**RECORD SET**
• • • •
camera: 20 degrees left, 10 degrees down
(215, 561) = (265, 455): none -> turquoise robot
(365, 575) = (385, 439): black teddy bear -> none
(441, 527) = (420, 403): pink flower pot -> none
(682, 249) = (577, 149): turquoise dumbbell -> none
• • • •
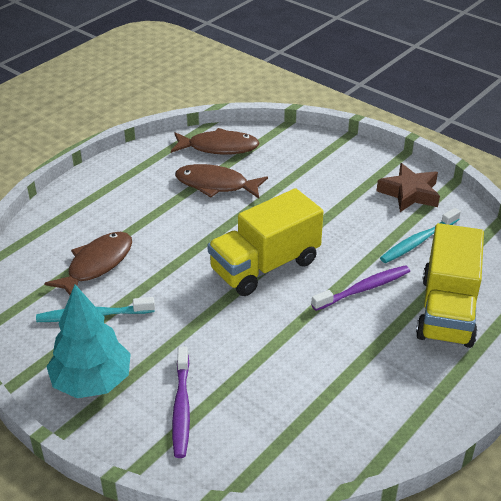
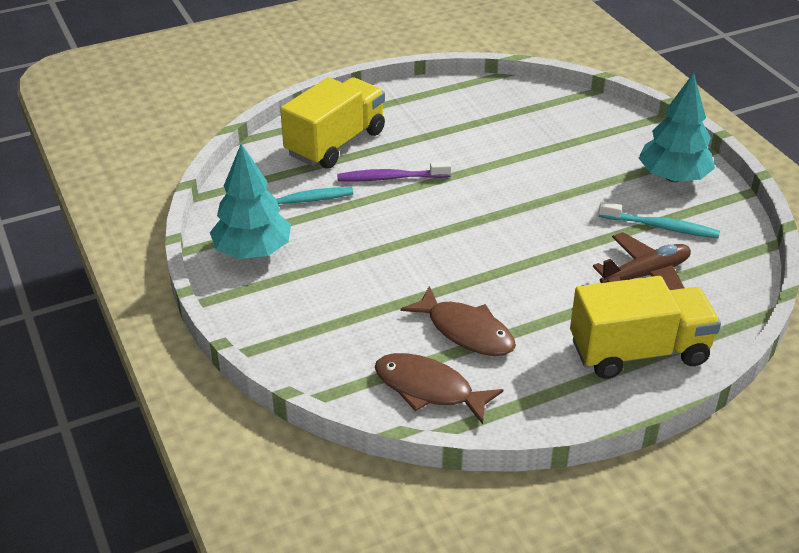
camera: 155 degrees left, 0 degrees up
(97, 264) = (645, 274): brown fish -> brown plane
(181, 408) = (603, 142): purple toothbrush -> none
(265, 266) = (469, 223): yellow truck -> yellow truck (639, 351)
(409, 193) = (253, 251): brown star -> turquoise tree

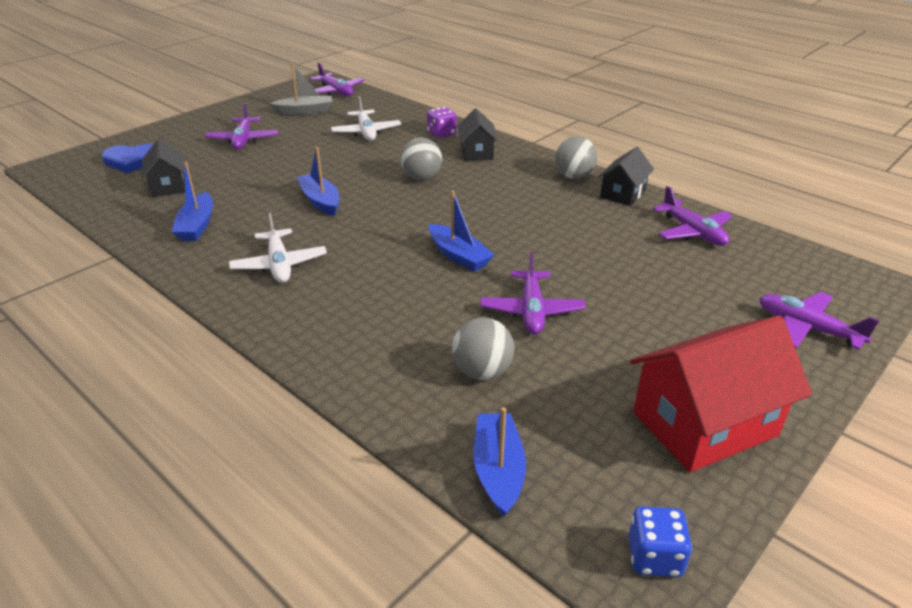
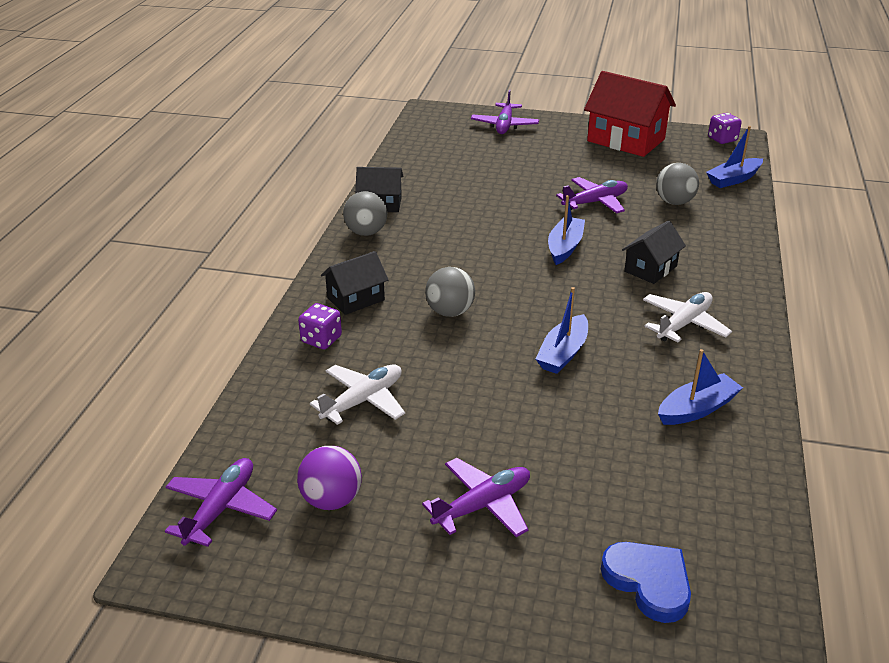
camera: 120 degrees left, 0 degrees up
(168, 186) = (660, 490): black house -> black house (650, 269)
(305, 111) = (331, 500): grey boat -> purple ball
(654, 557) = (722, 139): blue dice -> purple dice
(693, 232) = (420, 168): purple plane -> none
• • • •
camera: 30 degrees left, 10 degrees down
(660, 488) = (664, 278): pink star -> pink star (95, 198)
• • • •
**TASK DETAILS**
Return the span of lines in the data above that opens at the line with "camera: 20 degrees left, 10 degrees down" and closes at the line with "(682, 249) = (577, 149): turquoise", exactly, ends included, nothing else.

**OUTPUT FOR THIS EXERCISE**
camera: 20 degrees left, 10 degrees down
(215, 561) = (265, 455): none -> turquoise robot
(365, 575) = (385, 439): black teddy bear -> none
(441, 527) = (420, 403): pink flower pot -> none
(682, 249) = (577, 149): turquoise dumbbell -> none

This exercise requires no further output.